What needs to be done: Count how many lines in the entries below hold the string "none", and respond with that number only.

Input records:
"""
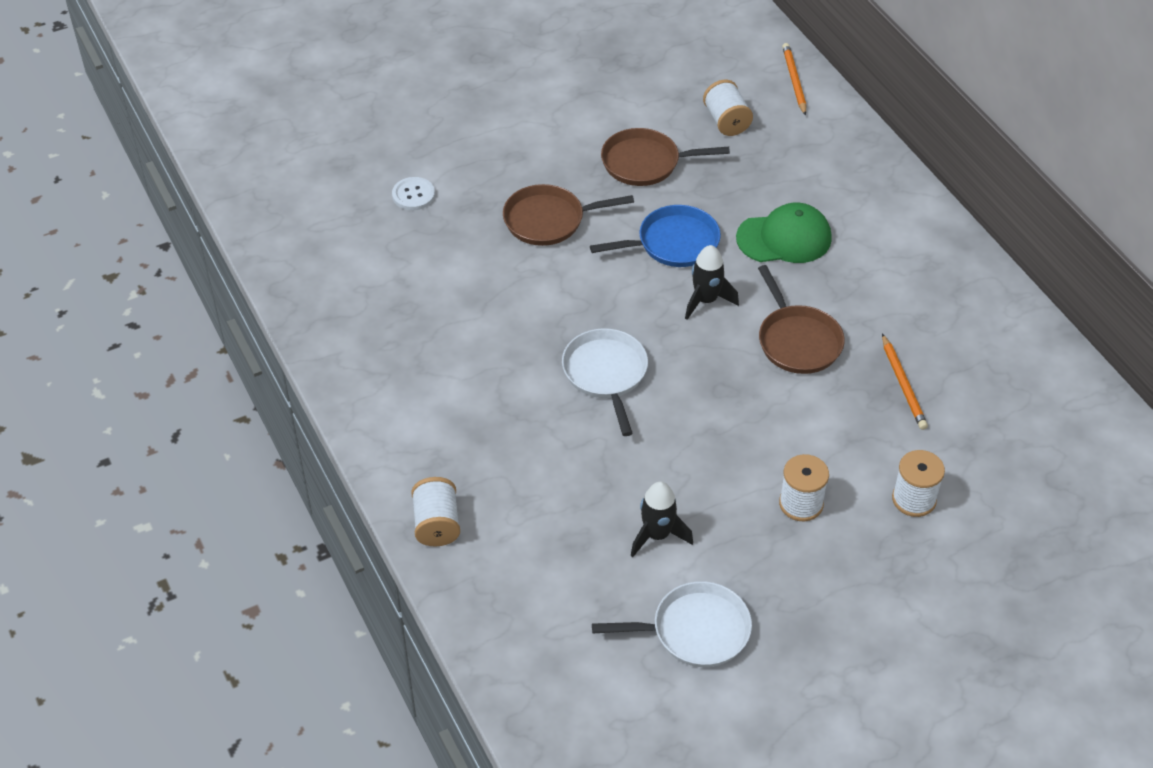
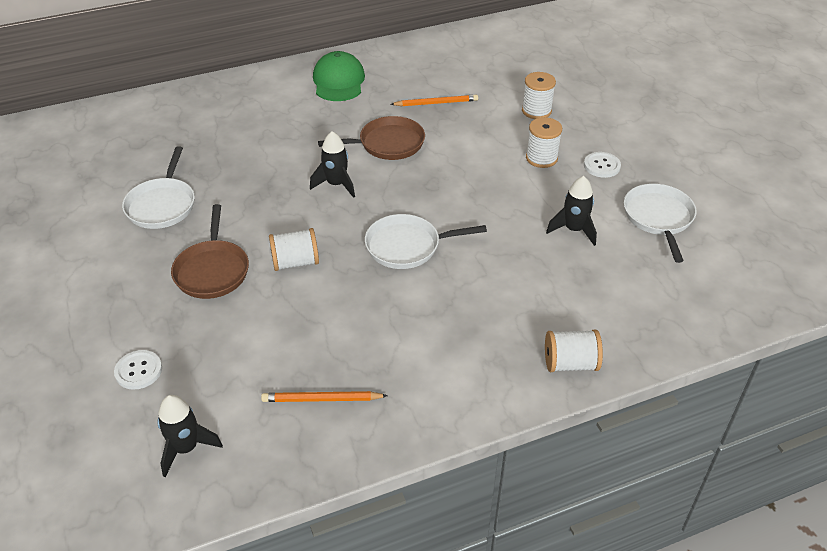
camera: 85 degrees left, 5 degrees down
(328, 243) = (186, 448): none -> black rocket
(645, 163) = (162, 205): brown pan -> white pan
(673, 243) = (266, 197): blue pan -> none
(726, 121) = (131, 155): white spool -> white spool (295, 262)
(784, 238) = (279, 139): green cap -> green cap (338, 81)
(794, 81) = (101, 116): orange pencil -> orange pencil (322, 399)
(797, 572) = (602, 166): none -> white button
"""
Exercise answer: 3